[Study material — start]
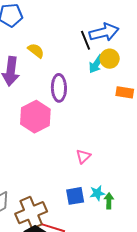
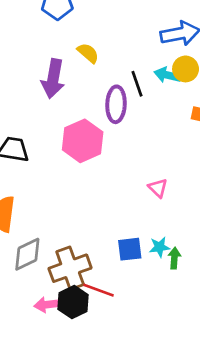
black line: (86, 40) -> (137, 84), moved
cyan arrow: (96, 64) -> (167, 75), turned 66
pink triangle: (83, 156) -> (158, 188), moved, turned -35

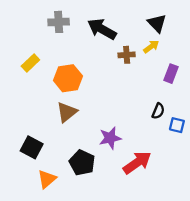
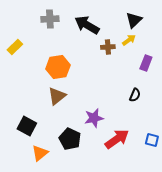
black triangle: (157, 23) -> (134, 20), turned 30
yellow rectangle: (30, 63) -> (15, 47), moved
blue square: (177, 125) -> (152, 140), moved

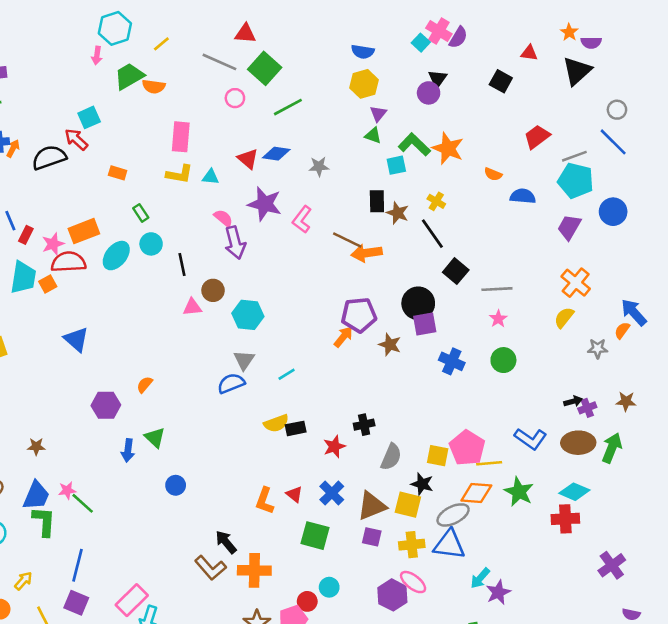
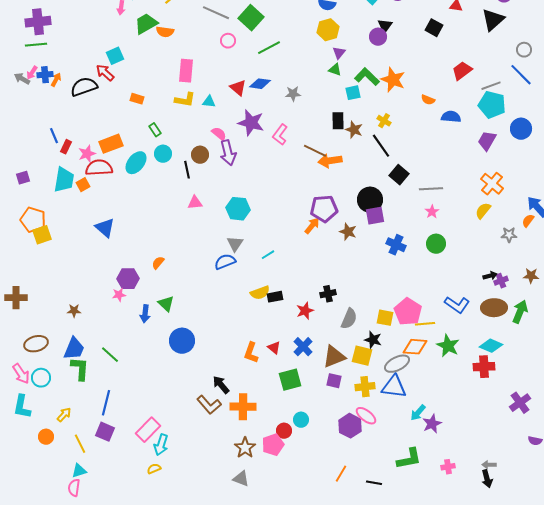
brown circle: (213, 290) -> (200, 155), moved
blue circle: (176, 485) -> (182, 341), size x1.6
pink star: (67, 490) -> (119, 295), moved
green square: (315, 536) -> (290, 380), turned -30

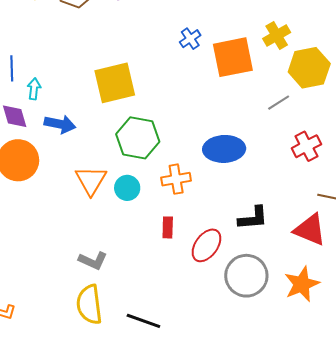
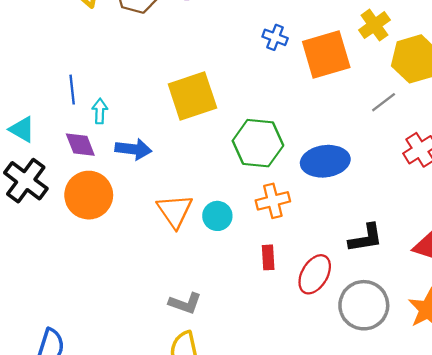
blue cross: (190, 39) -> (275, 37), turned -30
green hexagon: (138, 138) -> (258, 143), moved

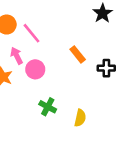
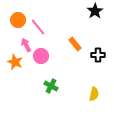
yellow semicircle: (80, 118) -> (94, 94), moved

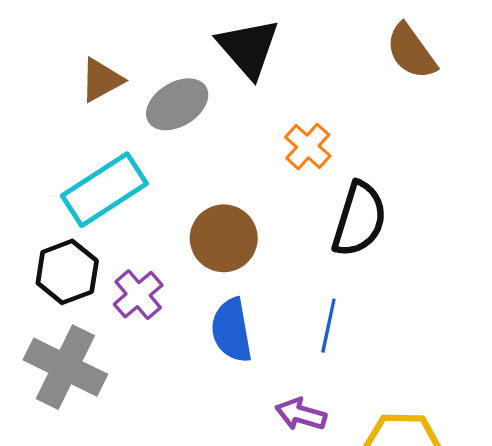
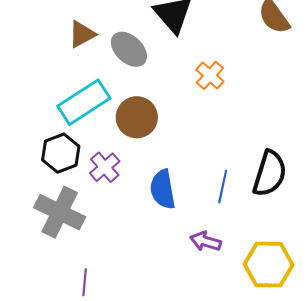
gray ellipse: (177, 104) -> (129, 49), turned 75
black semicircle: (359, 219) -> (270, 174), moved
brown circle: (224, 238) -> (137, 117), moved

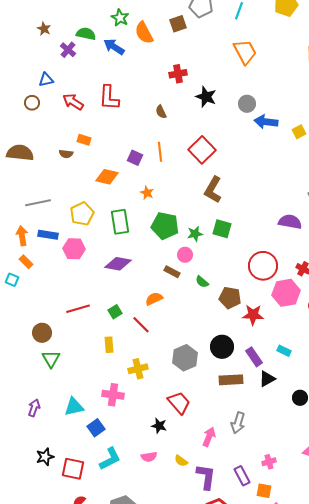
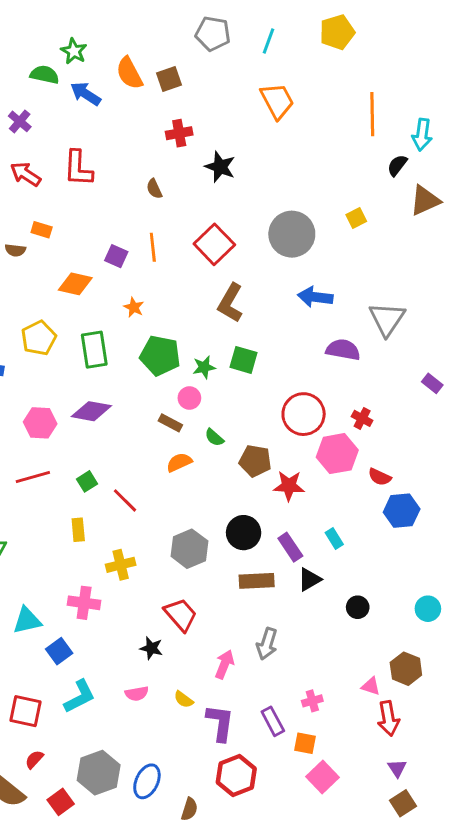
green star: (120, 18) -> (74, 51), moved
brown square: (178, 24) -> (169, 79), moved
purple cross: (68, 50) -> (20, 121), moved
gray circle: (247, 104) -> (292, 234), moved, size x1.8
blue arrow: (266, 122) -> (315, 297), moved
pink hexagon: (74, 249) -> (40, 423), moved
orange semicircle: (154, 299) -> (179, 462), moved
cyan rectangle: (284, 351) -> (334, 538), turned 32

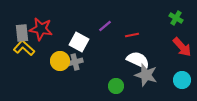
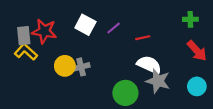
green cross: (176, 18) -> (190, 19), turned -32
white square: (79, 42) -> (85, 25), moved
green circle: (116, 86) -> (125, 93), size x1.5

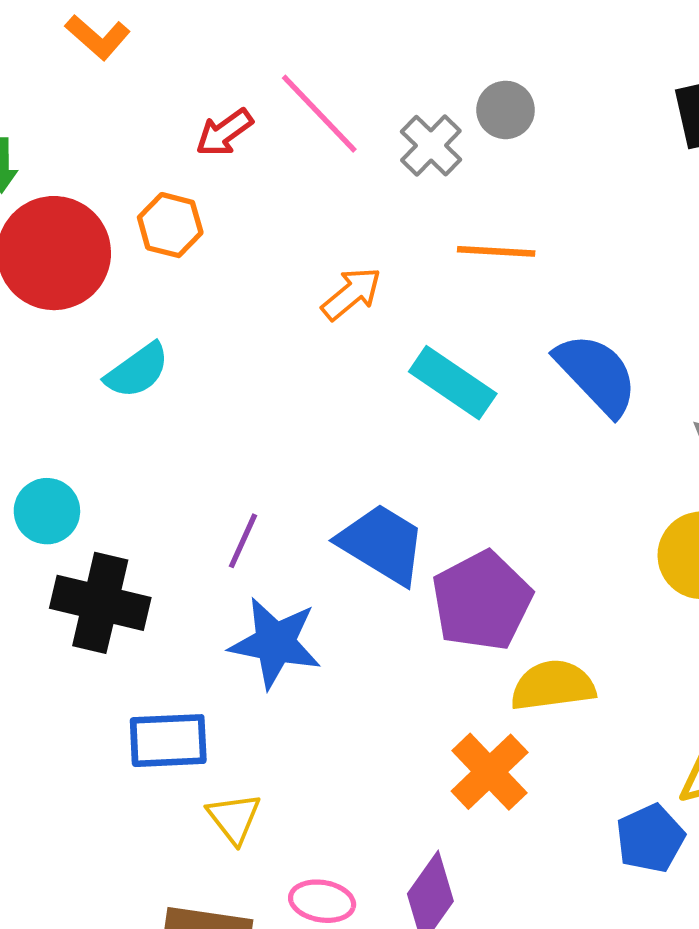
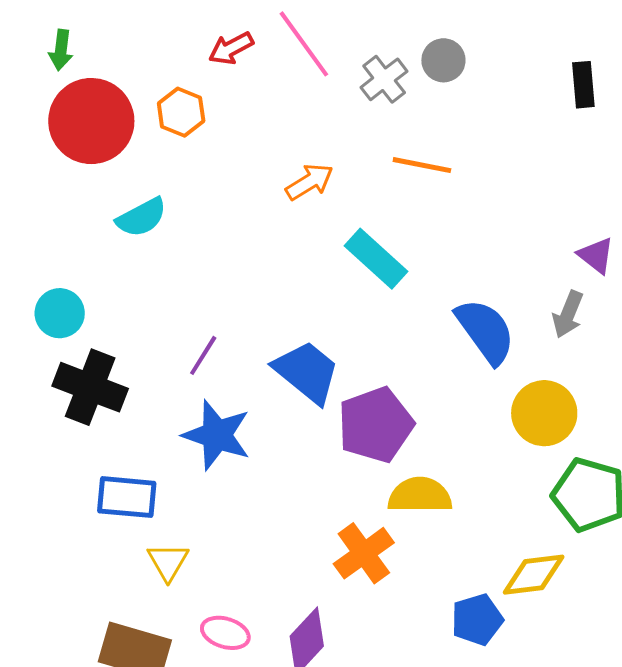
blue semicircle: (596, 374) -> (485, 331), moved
[Study material — finish]
[Study material — start]
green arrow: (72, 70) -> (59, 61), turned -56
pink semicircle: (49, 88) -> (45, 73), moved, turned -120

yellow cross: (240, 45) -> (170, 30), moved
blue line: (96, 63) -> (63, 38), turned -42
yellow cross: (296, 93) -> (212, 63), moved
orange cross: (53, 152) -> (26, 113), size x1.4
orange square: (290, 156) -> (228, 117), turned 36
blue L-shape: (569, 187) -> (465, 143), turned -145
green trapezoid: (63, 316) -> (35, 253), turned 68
[Study material — finish]
**Aim of the task:** Using the entries above, return exactly the lines from the line with "blue line: (96, 63) -> (63, 38), turned -42" to the line with "green trapezoid: (63, 316)", counting both of those lines.

**Result:**
blue line: (96, 63) -> (63, 38), turned -42
yellow cross: (296, 93) -> (212, 63), moved
orange cross: (53, 152) -> (26, 113), size x1.4
orange square: (290, 156) -> (228, 117), turned 36
blue L-shape: (569, 187) -> (465, 143), turned -145
green trapezoid: (63, 316) -> (35, 253), turned 68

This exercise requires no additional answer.